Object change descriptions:
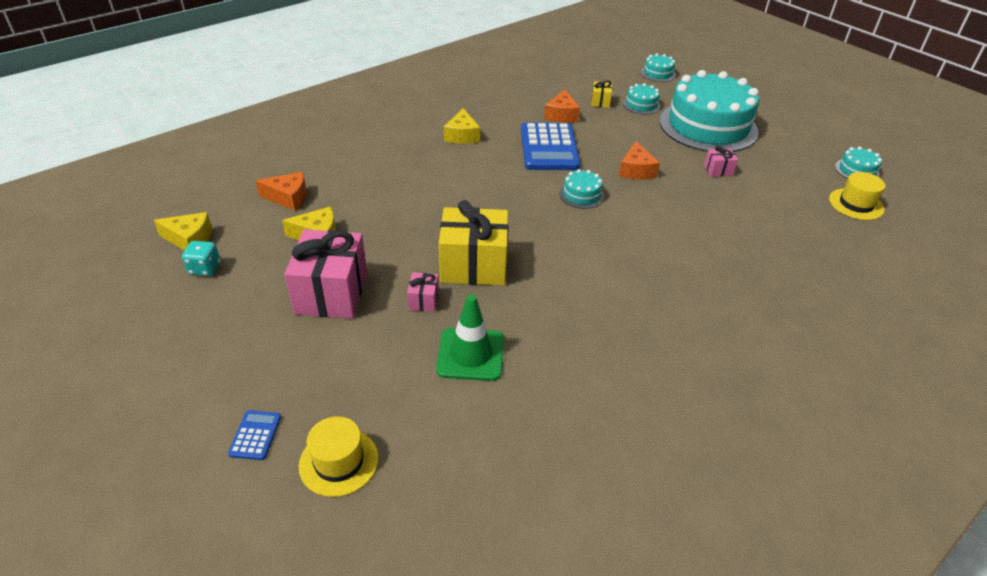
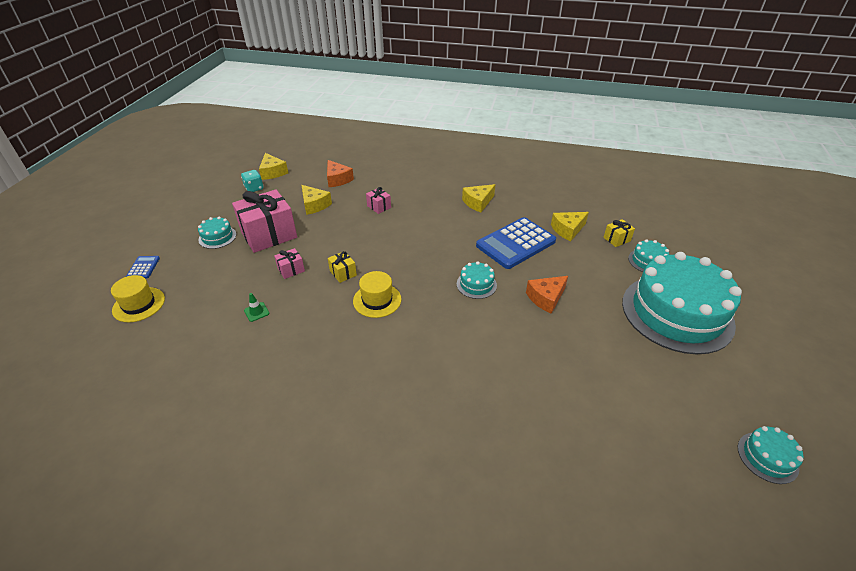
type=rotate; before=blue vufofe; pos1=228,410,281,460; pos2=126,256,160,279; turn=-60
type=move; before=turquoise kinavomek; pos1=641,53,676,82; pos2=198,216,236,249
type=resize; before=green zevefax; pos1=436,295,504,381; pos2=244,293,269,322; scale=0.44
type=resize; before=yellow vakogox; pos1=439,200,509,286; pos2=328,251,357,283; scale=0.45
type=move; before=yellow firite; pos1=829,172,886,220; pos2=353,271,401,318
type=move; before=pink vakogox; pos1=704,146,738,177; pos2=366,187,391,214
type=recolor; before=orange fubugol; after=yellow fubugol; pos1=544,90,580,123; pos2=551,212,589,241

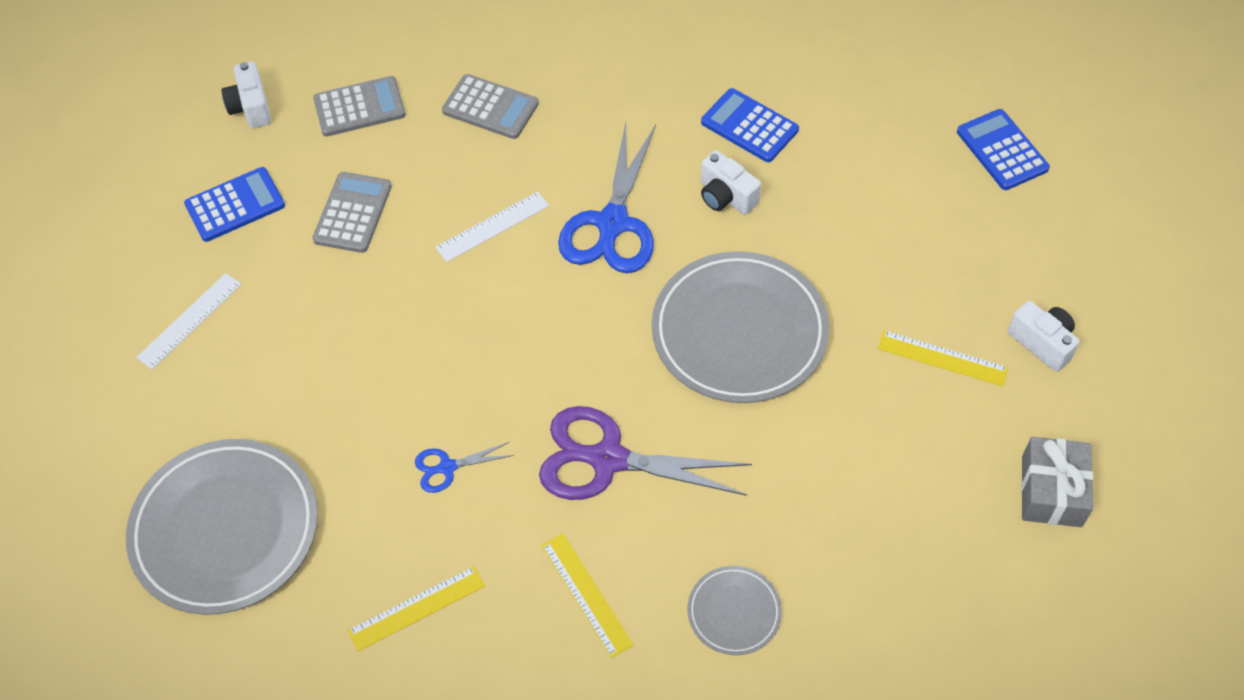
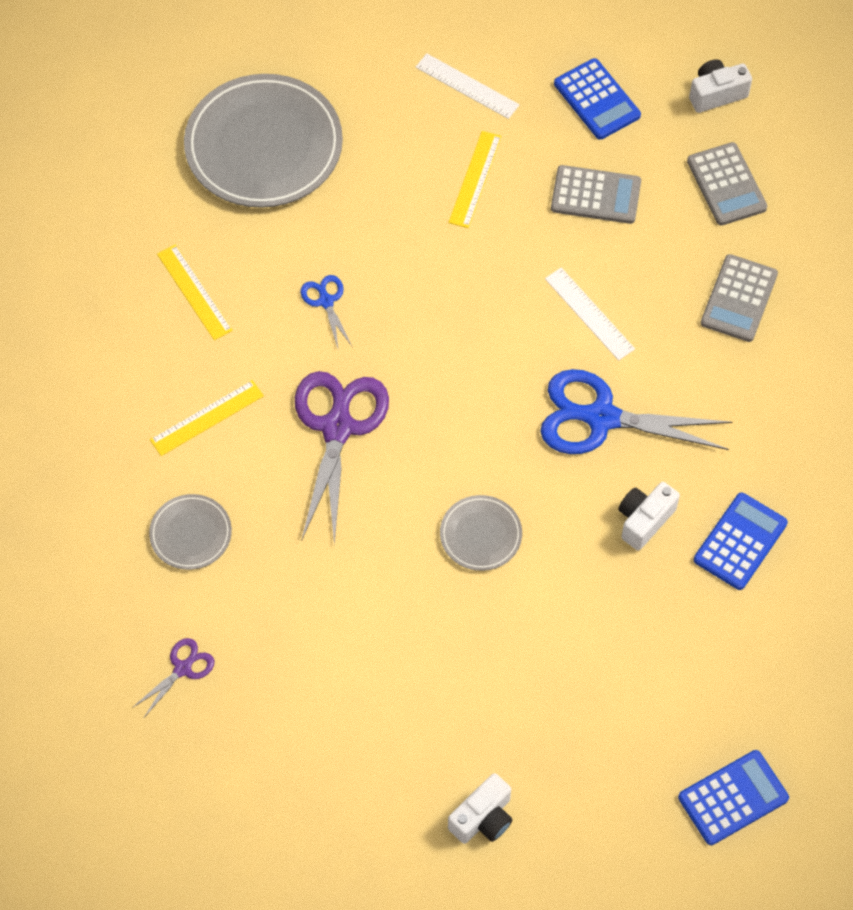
type=insert; after=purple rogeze; pos2=132,638,214,719
type=resize; before=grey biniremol; pos1=652,251,829,403; pos2=440,495,522,571; scale=0.48
type=move; before=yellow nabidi; pos1=878,330,1009,386; pos2=449,131,501,228
type=delete; before=grey vakogox; pos1=1021,437,1093,527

#### YOUR INSTRUCTIONS
No pictures belong in the output. Restate word for word only the lines from the one containing "type=recolor; before=orange fubugol;" to the end of the entries above.

#### REPLY TO THE TASK
type=recolor; before=orange fubugol; after=yellow fubugol; pos1=544,90,580,123; pos2=551,212,589,241

type=insert; after=purple rogeze; pos2=132,638,214,719
type=resize; before=grey biniremol; pos1=652,251,829,403; pos2=440,495,522,571; scale=0.48
type=move; before=yellow nabidi; pos1=878,330,1009,386; pos2=449,131,501,228
type=delete; before=grey vakogox; pos1=1021,437,1093,527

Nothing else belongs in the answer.